▶ _Directions_
The answer is every line in the data below that contains the word "femufa".

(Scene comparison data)
_____

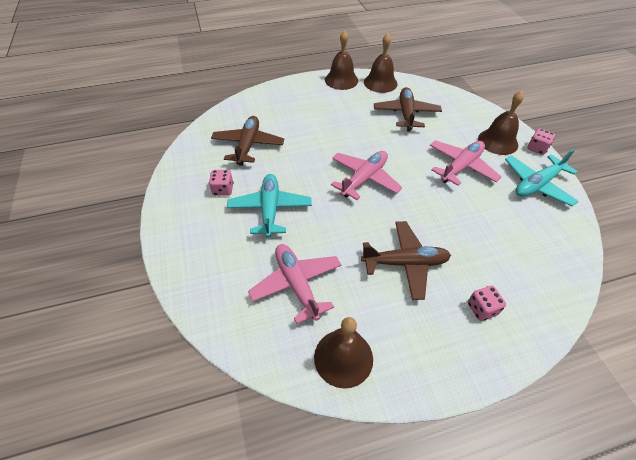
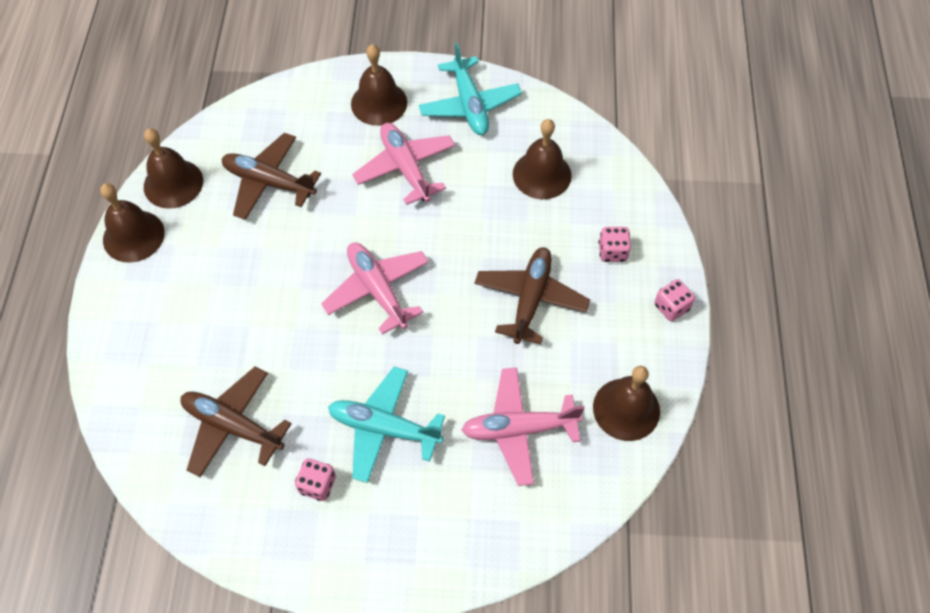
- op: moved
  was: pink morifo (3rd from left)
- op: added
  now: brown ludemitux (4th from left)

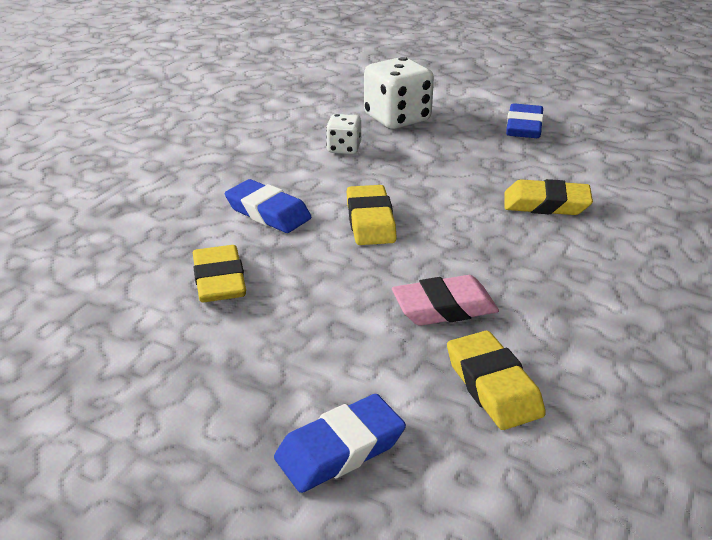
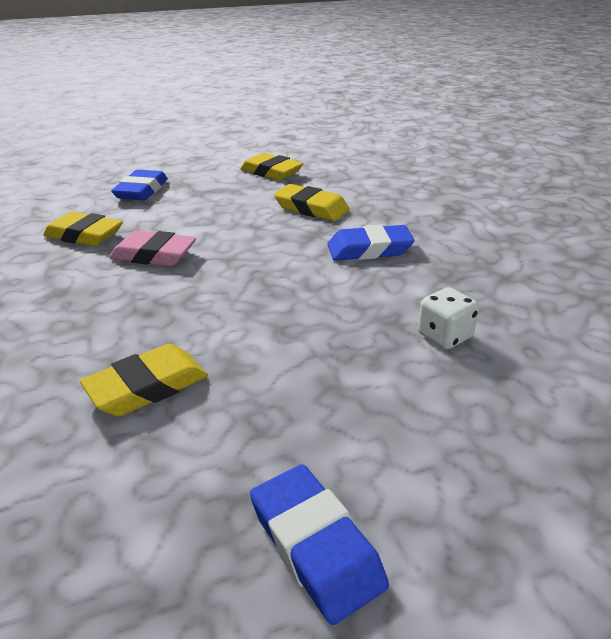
- op: removed
  was: white morifo (2nd from left)
- op: moved
  was: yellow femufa (2nd from left in the first image)
  now: yellow femufa (3rd from left)
- op: turned
  was: pink femufa
  clockwise: 75

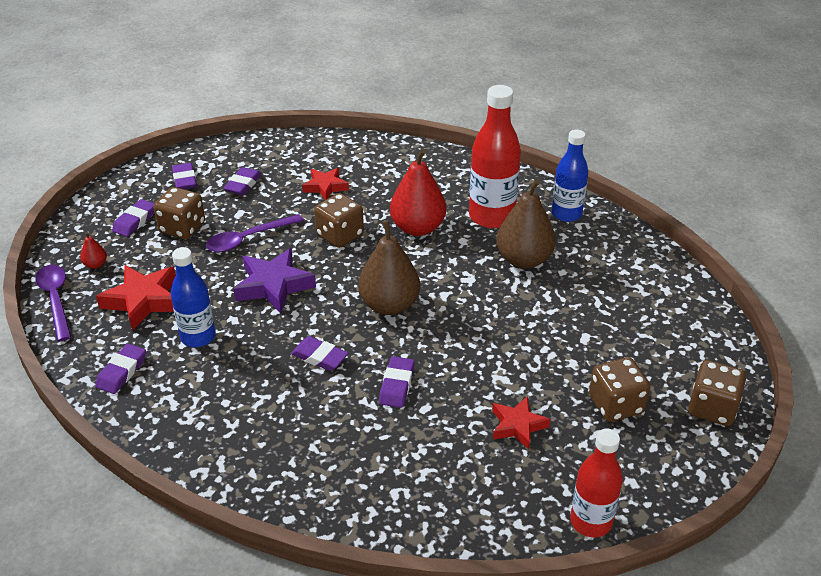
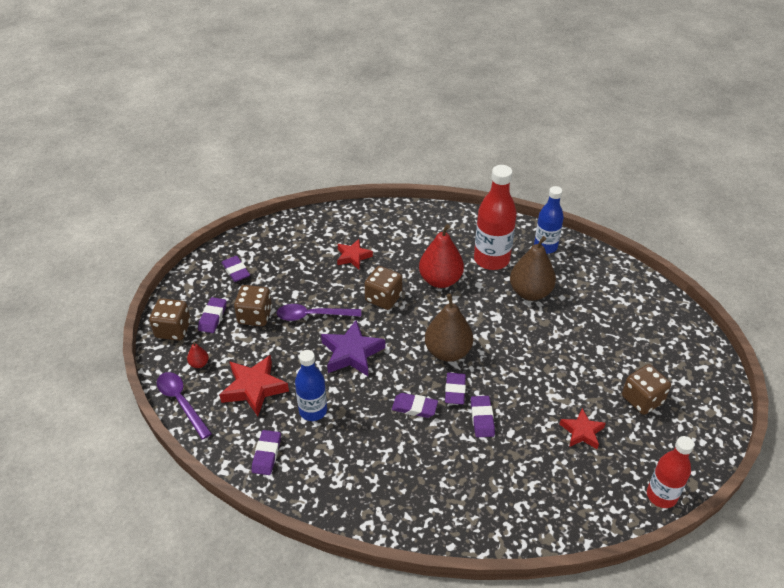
- op: moved
  was: purple femufa (4th from left in the first image)
  now: purple femufa (5th from left)
- op: turned
  was: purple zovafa (2nd from left)
  clockwise: 45
- op: moved
  was: brown morifo (4th from left in the first image)
  now: brown morifo (1st from left)

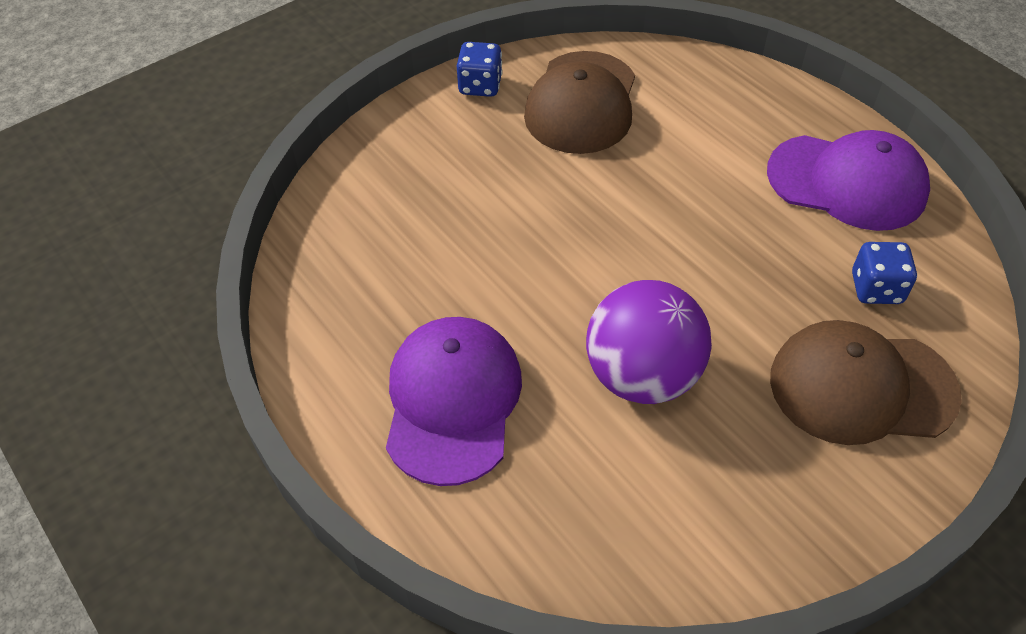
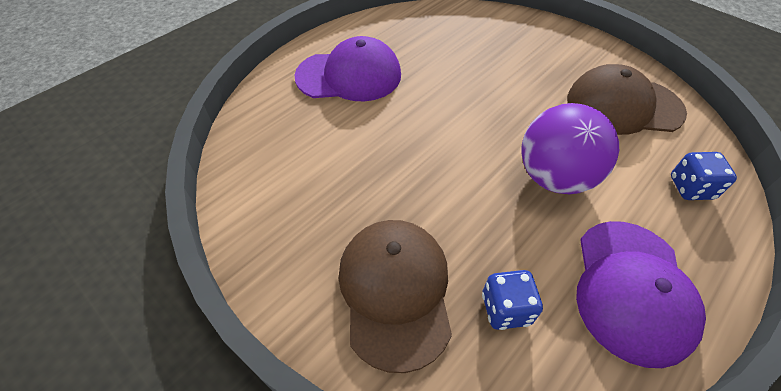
- op: moved
  was: blue morifo (1st from left in the first image)
  now: blue morifo (2nd from left)
- op: moved
  was:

_____

▶ _Result for this task_
  was: yellow femufa (2nd from left in the first image)
  now: yellow femufa (3rd from left)
  was: pink femufa
  was: purple femufa (4th from left in the first image)
  now: purple femufa (5th from left)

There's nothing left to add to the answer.